[Before-and-after change data]

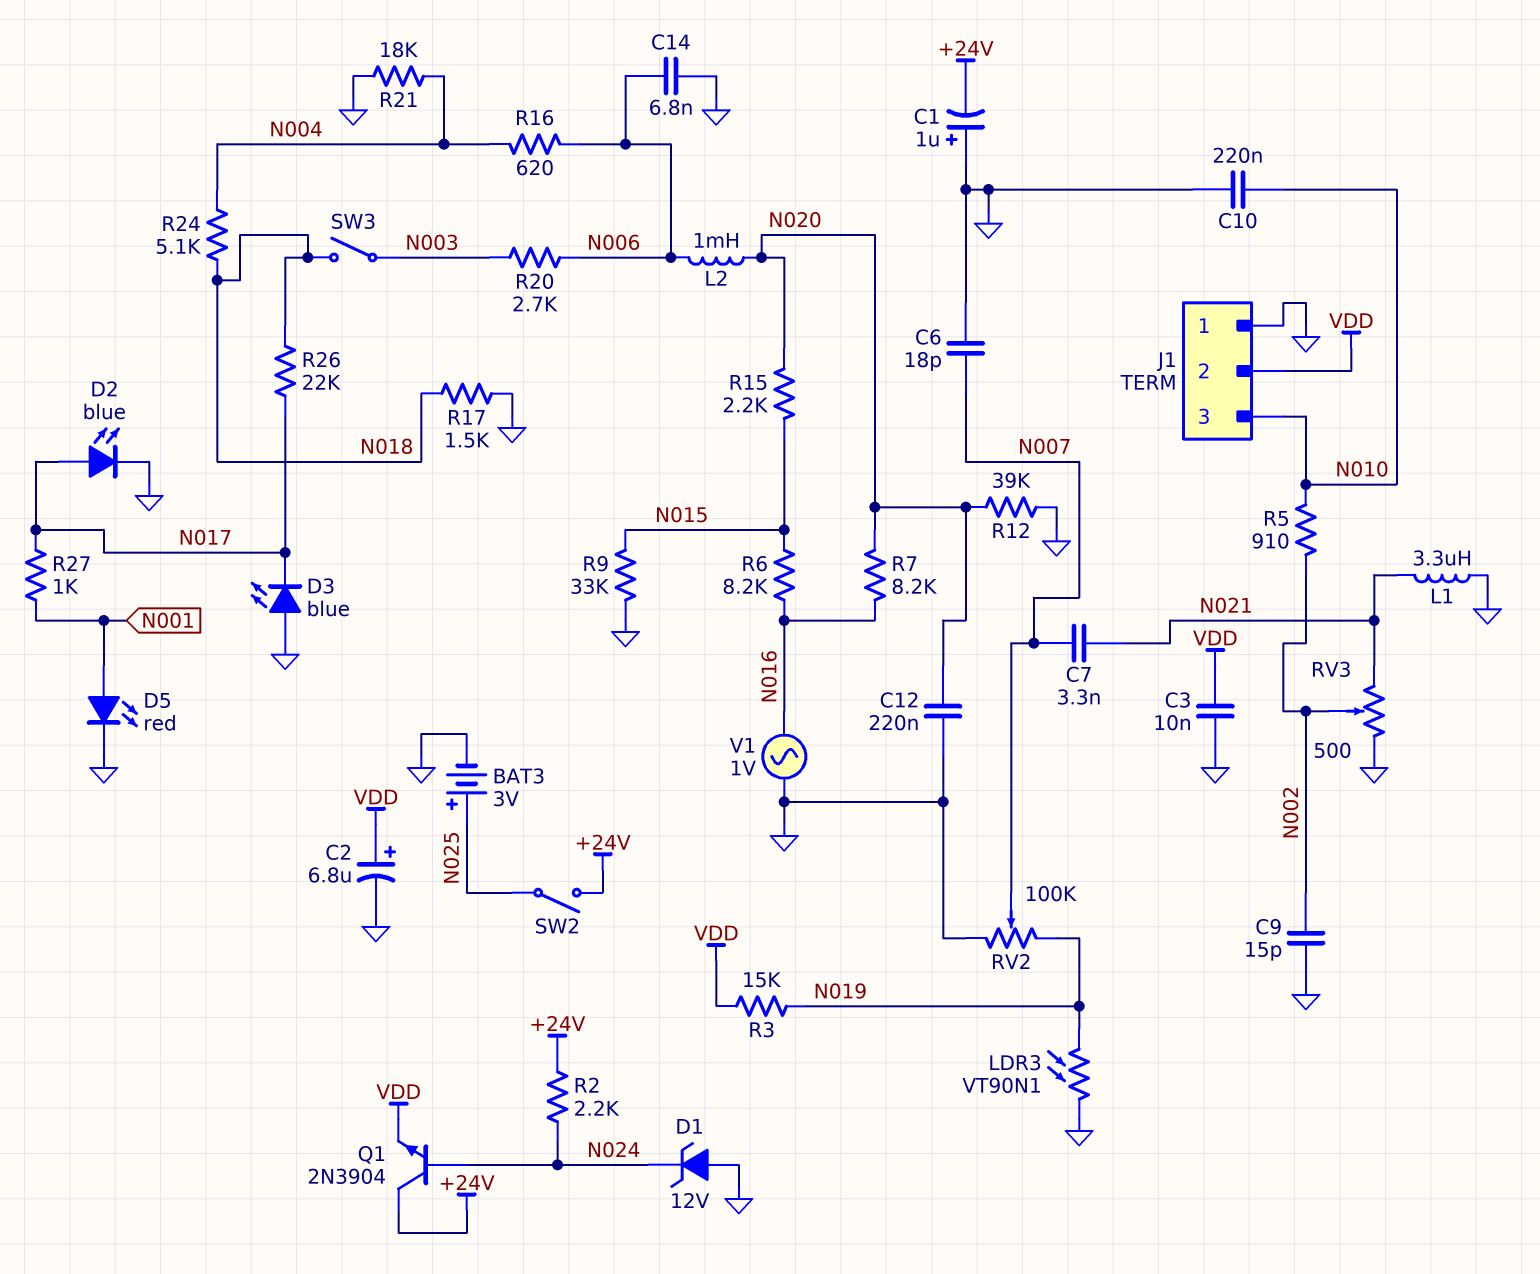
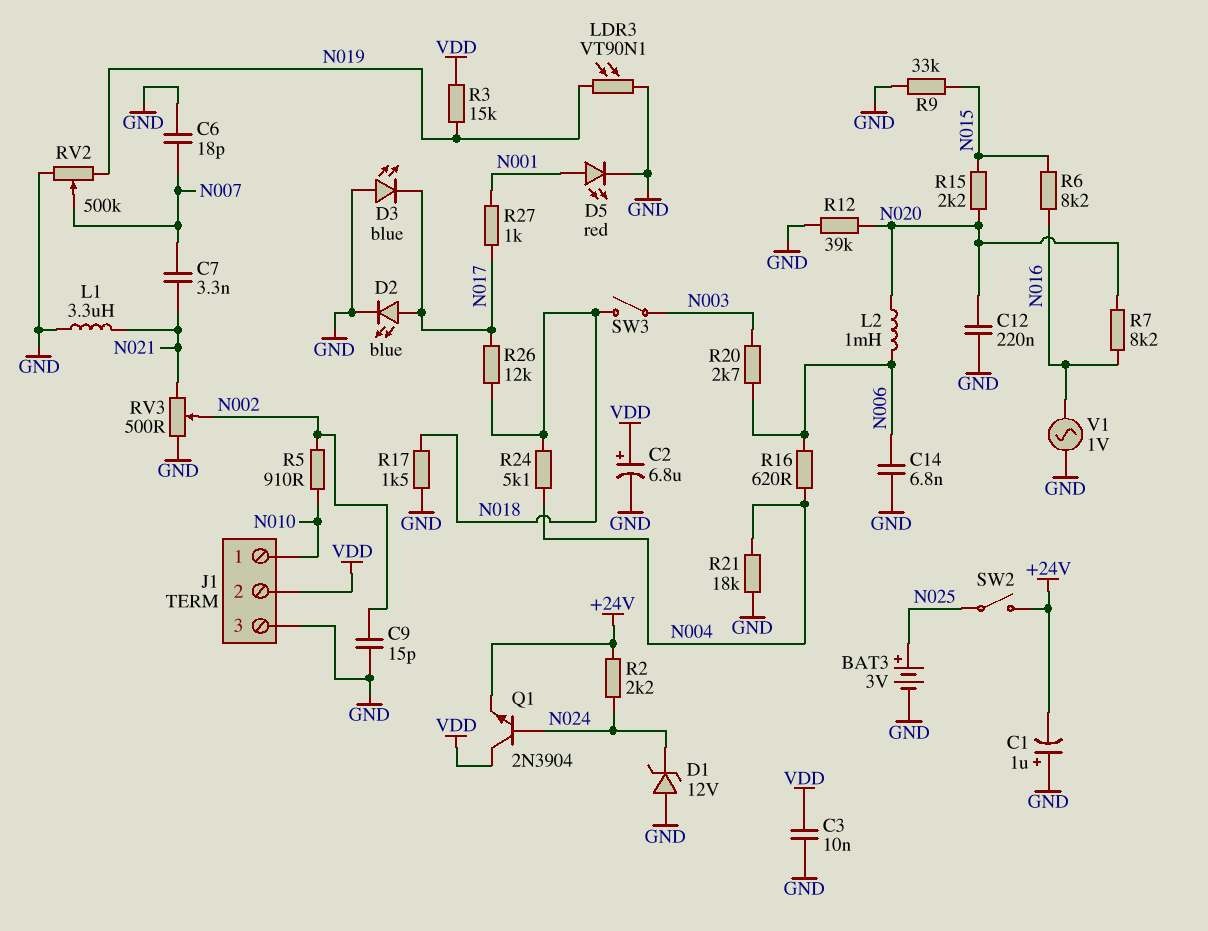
C10: 220nF (GND, N010) -> none
J1 pin 1: GND -> N010
J1 pin 3: N010 -> GND
Q1: NPN 2N3904 (B N024, C +24V, E VDD) -> NPN 2N3904 (B N024, C VDD, E +24V)
R26: 22k (N017, N018) -> 12k (N017, N018)
RV2: 100k (GND, N019, wiper N007) -> 500k (GND, N019, wiper N007)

▶ _Work required_
Reproduce every record exactly; images stay out.

▶ _Exercise solution_
C10: 220nF (GND, N010) -> none
J1 pin 1: GND -> N010
J1 pin 3: N010 -> GND
Q1: NPN 2N3904 (B N024, C +24V, E VDD) -> NPN 2N3904 (B N024, C VDD, E +24V)
R26: 22k (N017, N018) -> 12k (N017, N018)
RV2: 100k (GND, N019, wiper N007) -> 500k (GND, N019, wiper N007)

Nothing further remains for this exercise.